Content starts
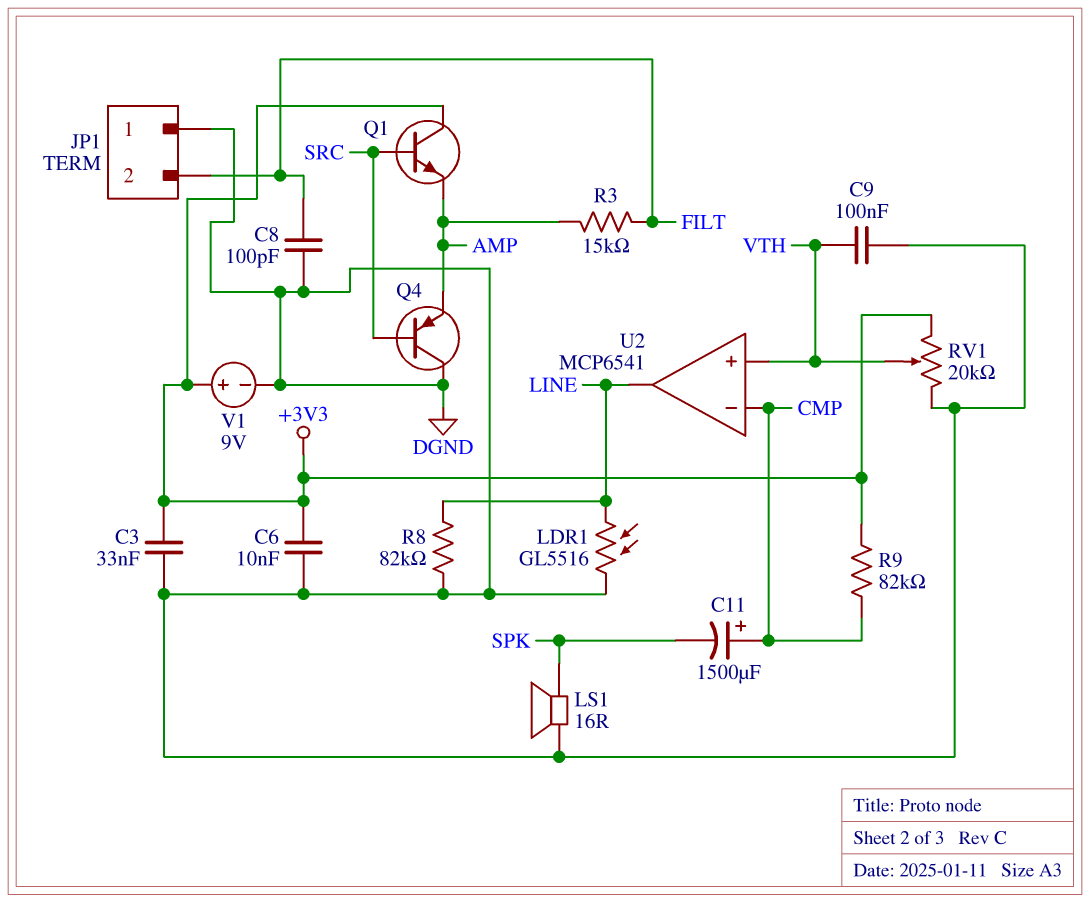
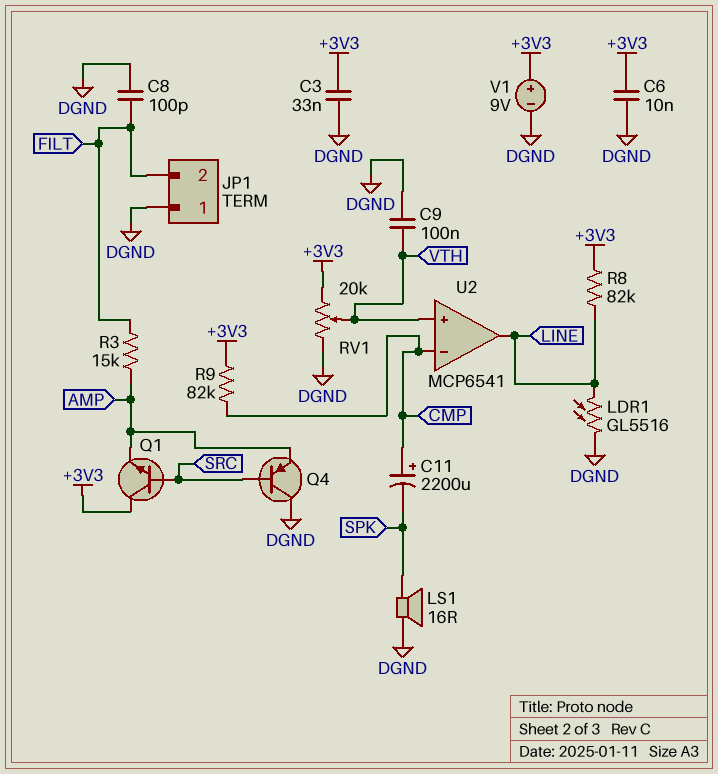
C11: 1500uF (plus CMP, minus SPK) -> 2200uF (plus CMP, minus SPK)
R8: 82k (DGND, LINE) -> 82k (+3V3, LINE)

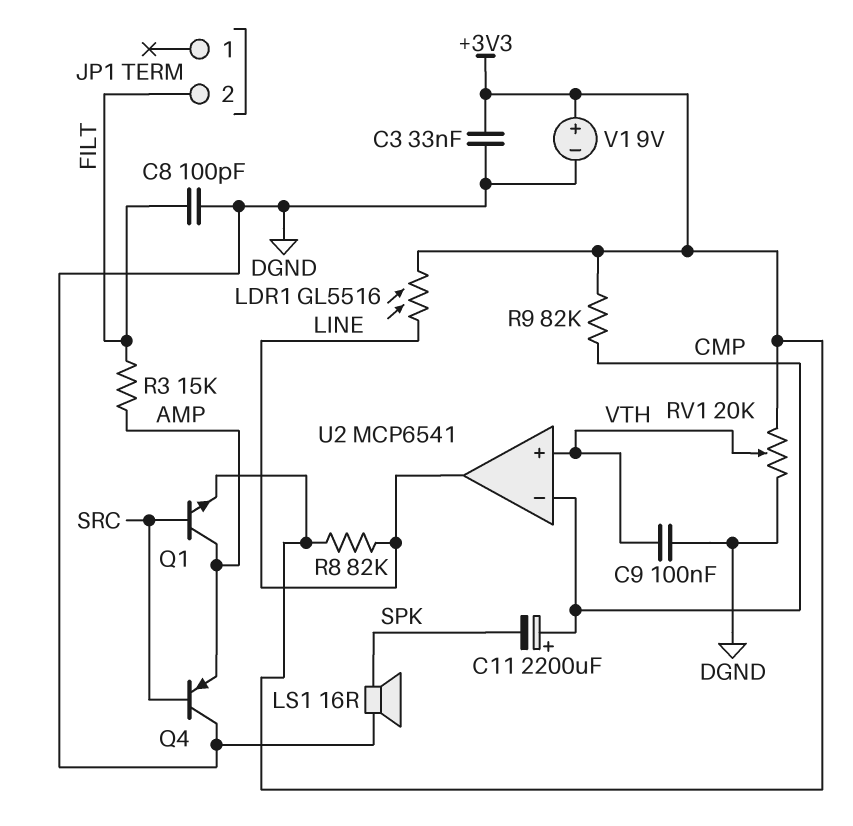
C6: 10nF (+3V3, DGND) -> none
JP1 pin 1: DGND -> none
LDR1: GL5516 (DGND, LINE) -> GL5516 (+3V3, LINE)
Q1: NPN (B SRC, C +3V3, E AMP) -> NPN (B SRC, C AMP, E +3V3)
Content ends
Content starts
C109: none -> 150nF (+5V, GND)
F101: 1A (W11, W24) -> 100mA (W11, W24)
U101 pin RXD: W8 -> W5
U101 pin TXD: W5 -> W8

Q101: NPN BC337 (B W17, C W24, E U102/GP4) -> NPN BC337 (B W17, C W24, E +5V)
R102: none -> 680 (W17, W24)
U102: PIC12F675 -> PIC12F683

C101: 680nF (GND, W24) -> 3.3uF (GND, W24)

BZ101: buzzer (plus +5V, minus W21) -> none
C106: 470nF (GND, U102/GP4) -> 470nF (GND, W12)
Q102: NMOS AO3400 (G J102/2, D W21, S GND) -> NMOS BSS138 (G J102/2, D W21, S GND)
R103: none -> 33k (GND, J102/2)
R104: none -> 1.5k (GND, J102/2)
Content ends
Goal of the exercise => The answer is the run of lines above from the line containing "Q101: NPN BC337" through the line containing "BZ101: buzzer (plus +5V, minus W21) -> none", copied exactly and alone.

Exercise result =>
Q101: NPN BC337 (B W17, C W24, E U102/GP4) -> NPN BC337 (B W17, C W24, E +5V)
R102: none -> 680 (W17, W24)
U102: PIC12F675 -> PIC12F683

C101: 680nF (GND, W24) -> 3.3uF (GND, W24)

BZ101: buzzer (plus +5V, minus W21) -> none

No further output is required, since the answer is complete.